Records for the exercise:
□ □ □

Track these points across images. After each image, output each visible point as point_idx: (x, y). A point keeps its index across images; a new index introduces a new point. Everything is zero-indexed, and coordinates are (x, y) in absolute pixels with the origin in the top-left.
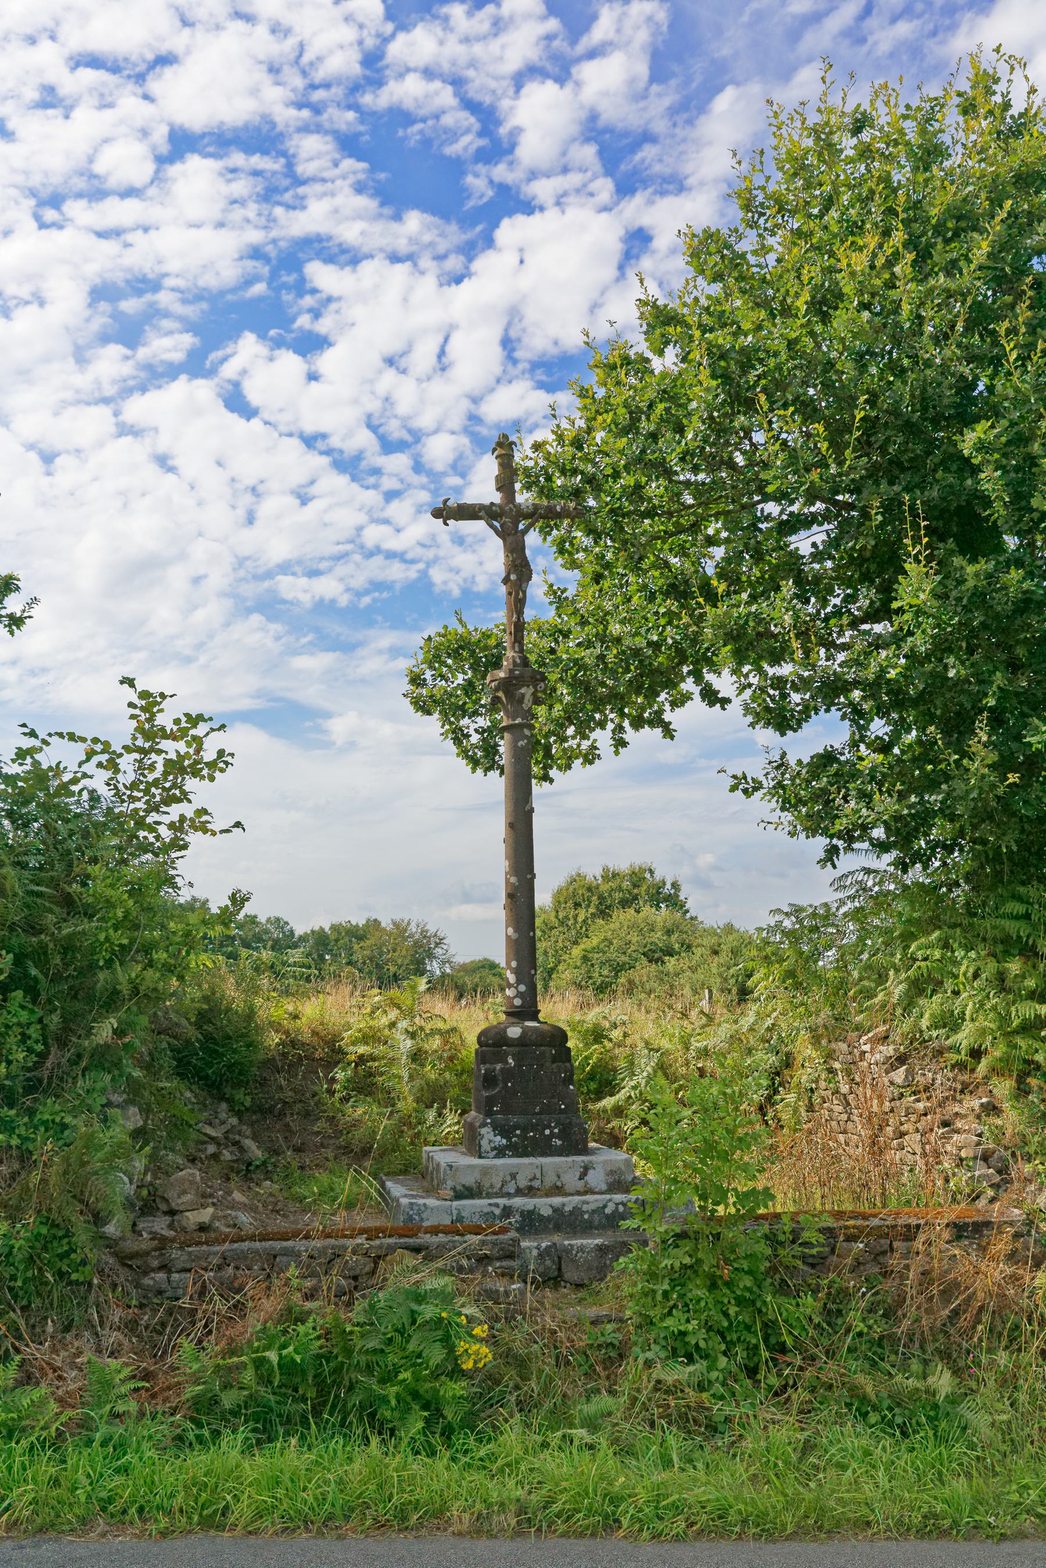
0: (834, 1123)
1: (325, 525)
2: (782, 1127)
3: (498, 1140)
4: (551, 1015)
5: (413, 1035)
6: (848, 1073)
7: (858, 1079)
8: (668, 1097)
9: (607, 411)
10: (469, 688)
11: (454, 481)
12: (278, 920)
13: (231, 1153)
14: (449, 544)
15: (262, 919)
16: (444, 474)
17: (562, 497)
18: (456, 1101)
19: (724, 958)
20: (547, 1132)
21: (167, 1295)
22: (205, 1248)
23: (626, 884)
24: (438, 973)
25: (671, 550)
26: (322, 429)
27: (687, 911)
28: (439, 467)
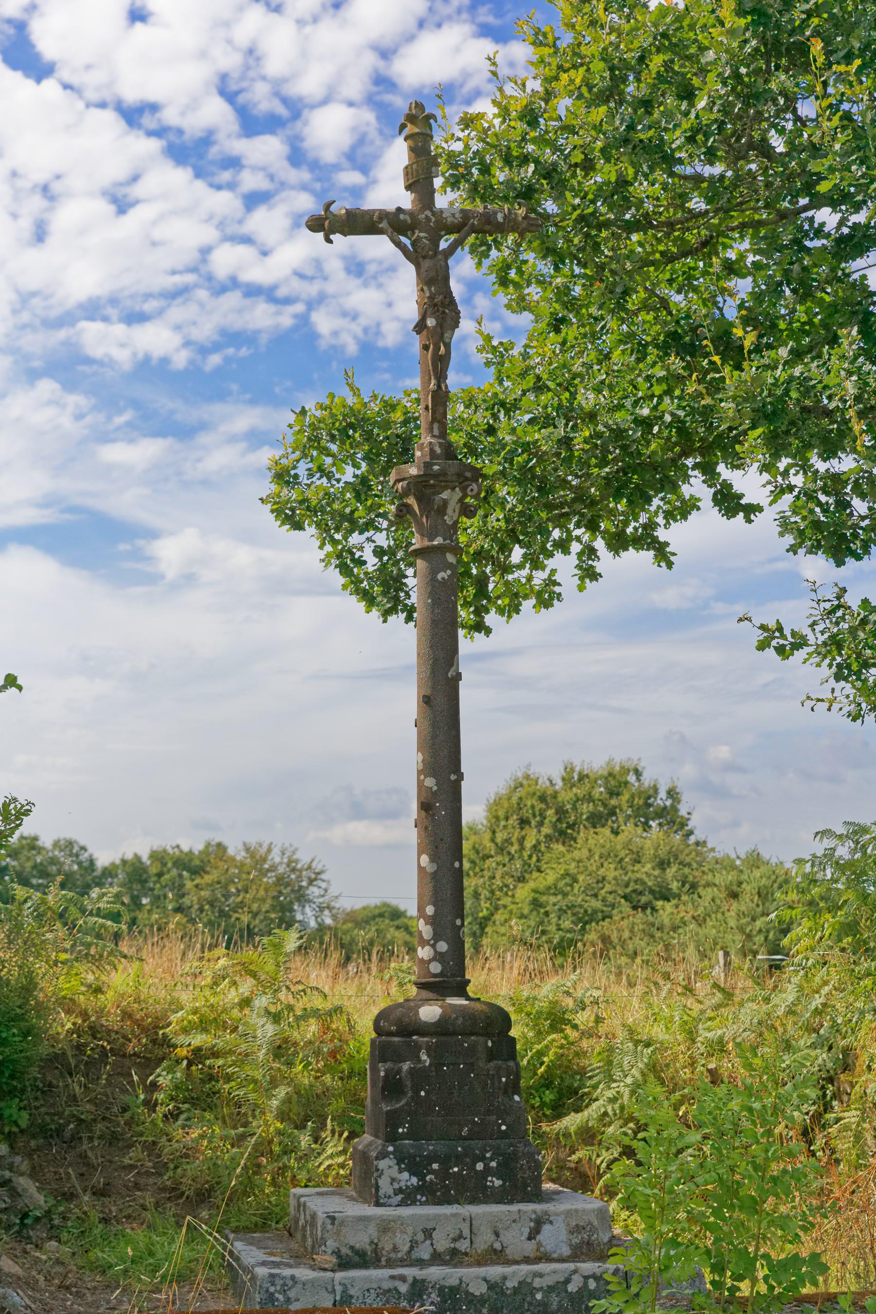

□ □ □

Your goal:
Return every line of the listing above verbatim, omitting the pictures.

The result:
Track these points across images. After each image, output each visible point as point_idx: (x, y). A point keeps its index across images; a new index introduces a new point. Everything is zero-indexed, and coordinates are (x, y) in absolute pixels with the origin in the top-left.
0: (834, 1123)
1: (325, 525)
2: (782, 1127)
3: (498, 1140)
4: (551, 1015)
5: (413, 1035)
6: (848, 1073)
7: (858, 1079)
8: (668, 1097)
9: (607, 411)
10: (469, 688)
11: (454, 481)
12: (278, 920)
13: (231, 1153)
14: (449, 544)
15: (262, 919)
16: (444, 474)
17: (562, 497)
18: (456, 1101)
19: (724, 958)
20: (547, 1132)
21: (167, 1295)
22: (205, 1248)
23: (626, 884)
24: (438, 973)
25: (671, 550)
26: (322, 429)
27: (687, 911)
28: (439, 467)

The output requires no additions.